- _Task goal_: The output is the lines below from the one with "RGB3 pin B: B15 -> A11" through the one with "LED pin GND: none -> GND", both included, printed exactly and with no other line.

(Records from a data collection)
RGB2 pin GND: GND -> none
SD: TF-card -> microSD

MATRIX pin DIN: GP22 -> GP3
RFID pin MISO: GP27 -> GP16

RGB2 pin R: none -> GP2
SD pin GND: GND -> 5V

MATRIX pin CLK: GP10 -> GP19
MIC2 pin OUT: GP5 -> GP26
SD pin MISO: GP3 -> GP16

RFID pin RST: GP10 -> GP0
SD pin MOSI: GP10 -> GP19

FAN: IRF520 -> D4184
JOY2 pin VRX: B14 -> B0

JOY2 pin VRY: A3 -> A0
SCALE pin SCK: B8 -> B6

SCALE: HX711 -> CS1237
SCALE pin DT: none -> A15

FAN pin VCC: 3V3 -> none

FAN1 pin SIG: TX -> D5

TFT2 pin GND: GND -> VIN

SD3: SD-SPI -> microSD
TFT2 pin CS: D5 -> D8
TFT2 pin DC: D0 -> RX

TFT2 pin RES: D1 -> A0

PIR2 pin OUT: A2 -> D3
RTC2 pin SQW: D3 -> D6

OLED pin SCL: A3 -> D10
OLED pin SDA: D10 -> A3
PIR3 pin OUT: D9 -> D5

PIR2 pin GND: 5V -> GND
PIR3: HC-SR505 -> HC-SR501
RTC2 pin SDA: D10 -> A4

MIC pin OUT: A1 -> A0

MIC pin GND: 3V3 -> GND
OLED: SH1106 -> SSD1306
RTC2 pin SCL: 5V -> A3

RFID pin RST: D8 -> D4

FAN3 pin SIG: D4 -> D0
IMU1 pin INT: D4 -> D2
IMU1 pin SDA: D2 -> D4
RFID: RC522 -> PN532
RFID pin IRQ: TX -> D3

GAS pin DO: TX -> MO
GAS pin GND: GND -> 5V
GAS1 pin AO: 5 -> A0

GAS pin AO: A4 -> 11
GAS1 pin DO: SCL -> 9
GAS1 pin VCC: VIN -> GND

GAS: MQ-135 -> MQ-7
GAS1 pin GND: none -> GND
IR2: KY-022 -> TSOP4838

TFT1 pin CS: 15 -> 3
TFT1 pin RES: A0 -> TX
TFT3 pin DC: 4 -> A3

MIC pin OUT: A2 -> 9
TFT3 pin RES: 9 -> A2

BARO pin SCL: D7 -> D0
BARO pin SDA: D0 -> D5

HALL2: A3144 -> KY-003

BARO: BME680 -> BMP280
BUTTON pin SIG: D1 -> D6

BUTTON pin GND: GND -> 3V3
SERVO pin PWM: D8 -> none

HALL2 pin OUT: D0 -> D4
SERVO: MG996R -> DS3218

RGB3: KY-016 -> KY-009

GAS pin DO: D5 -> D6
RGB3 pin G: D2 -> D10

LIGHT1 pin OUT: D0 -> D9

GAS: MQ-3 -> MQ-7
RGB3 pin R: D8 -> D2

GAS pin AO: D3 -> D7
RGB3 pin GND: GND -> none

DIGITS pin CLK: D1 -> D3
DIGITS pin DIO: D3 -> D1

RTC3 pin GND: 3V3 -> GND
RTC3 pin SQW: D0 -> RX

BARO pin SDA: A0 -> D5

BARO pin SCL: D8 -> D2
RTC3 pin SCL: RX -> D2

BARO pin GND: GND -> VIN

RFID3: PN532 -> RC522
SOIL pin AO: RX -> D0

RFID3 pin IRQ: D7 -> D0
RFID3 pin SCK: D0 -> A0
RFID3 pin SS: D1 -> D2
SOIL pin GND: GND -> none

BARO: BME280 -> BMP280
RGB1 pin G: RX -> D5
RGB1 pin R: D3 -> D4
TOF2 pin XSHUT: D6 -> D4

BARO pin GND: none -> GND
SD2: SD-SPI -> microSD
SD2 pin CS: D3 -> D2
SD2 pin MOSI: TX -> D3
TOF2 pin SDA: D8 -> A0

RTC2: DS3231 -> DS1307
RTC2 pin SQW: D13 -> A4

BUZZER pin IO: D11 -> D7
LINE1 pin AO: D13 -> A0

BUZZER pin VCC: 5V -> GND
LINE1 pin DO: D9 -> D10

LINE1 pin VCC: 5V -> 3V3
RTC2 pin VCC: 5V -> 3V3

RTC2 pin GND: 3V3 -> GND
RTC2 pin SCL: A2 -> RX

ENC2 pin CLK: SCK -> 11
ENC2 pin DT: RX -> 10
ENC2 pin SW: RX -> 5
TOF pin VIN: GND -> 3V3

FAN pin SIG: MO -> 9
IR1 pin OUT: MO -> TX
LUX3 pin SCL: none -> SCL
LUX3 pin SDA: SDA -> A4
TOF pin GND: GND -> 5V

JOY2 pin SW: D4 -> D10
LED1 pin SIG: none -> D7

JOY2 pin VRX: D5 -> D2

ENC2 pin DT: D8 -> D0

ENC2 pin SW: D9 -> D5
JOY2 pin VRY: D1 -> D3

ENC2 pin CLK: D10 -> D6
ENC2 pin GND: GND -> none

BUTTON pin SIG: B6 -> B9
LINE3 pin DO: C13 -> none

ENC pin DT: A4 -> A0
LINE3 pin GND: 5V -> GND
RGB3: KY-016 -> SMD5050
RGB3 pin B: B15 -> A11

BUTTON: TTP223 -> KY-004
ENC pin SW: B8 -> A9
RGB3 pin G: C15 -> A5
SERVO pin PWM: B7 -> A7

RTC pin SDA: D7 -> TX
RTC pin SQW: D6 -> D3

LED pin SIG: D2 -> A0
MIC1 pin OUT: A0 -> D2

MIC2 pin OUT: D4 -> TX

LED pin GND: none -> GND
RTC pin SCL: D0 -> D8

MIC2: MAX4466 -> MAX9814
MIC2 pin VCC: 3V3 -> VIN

- _Result of the exercise_:
RGB3 pin B: B15 -> A11

BUTTON: TTP223 -> KY-004
ENC pin SW: B8 -> A9
RGB3 pin G: C15 -> A5
SERVO pin PWM: B7 -> A7

RTC pin SDA: D7 -> TX
RTC pin SQW: D6 -> D3

LED pin SIG: D2 -> A0
MIC1 pin OUT: A0 -> D2

MIC2 pin OUT: D4 -> TX

LED pin GND: none -> GND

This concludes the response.